*** Dataset records Section Begins ***

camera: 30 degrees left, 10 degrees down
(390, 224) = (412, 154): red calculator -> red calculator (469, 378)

*** Dataset records Section Ends ***
*** Dataset records Section Begins ***

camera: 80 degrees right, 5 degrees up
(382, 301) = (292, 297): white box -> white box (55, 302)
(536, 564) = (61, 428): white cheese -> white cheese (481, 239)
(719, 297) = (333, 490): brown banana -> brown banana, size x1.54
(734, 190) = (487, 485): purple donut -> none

*** Dataset records Section Ends ***
*** Dataset records Section Begins ***

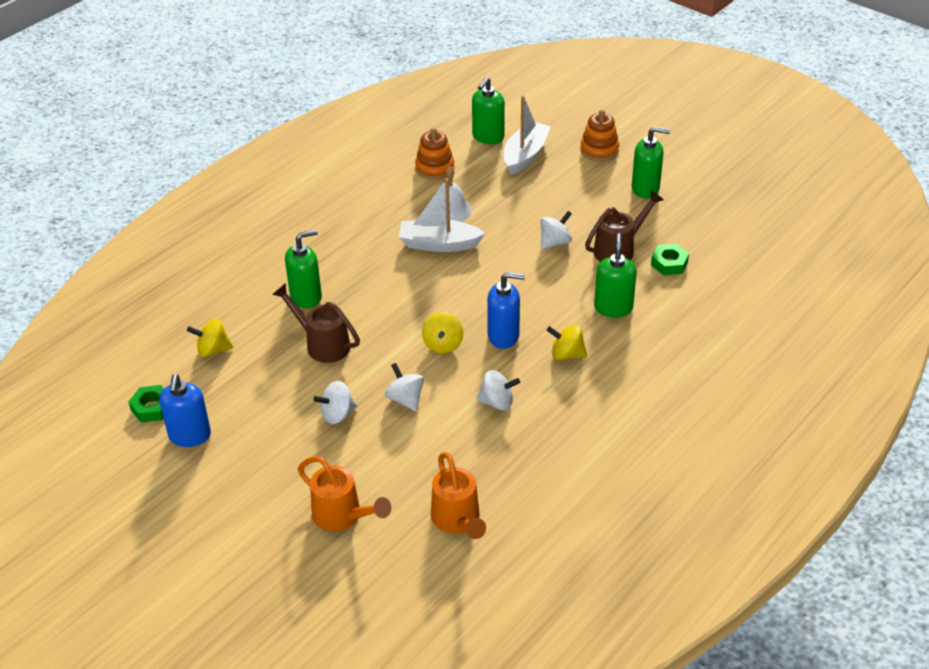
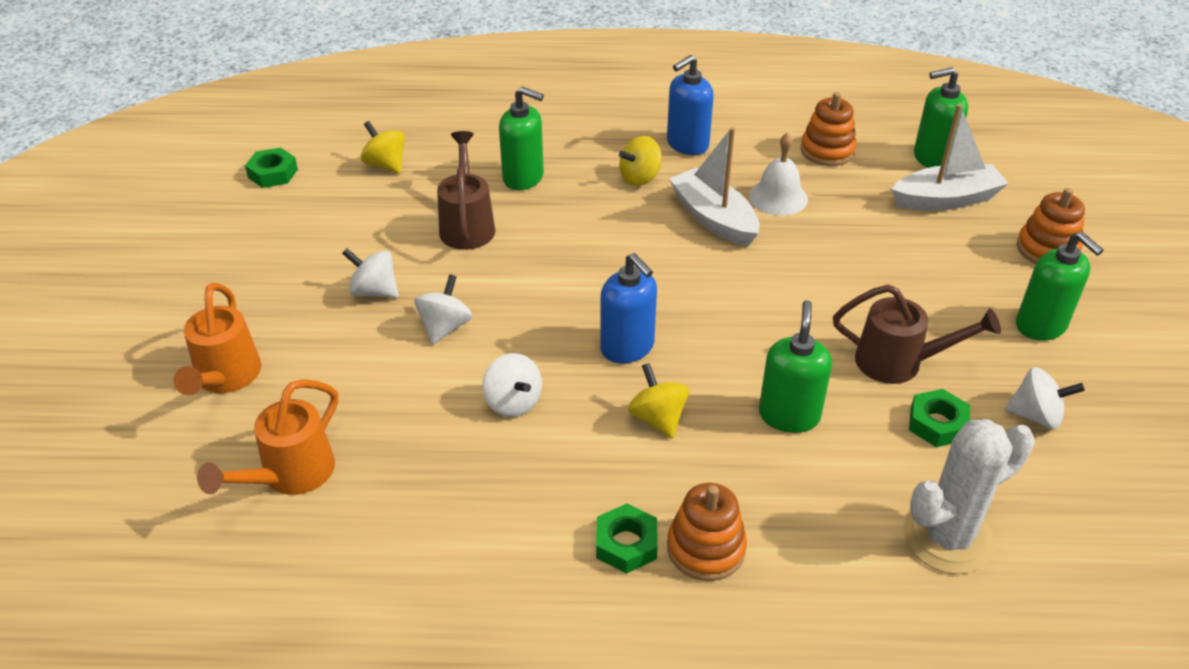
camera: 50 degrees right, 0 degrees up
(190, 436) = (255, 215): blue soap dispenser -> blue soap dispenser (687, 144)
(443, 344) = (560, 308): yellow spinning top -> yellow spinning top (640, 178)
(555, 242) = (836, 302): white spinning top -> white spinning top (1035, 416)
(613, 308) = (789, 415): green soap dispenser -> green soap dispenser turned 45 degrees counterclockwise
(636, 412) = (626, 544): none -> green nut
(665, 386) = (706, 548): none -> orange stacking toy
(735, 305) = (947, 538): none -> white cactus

*** Dataset records Section Ends ***

- **Exercise prompt**
Where a line in the records above contains the word "dispenser", copy that line.

- **Task result**
(190, 436) = (255, 215): blue soap dispenser -> blue soap dispenser (687, 144)
(613, 308) = (789, 415): green soap dispenser -> green soap dispenser turned 45 degrees counterclockwise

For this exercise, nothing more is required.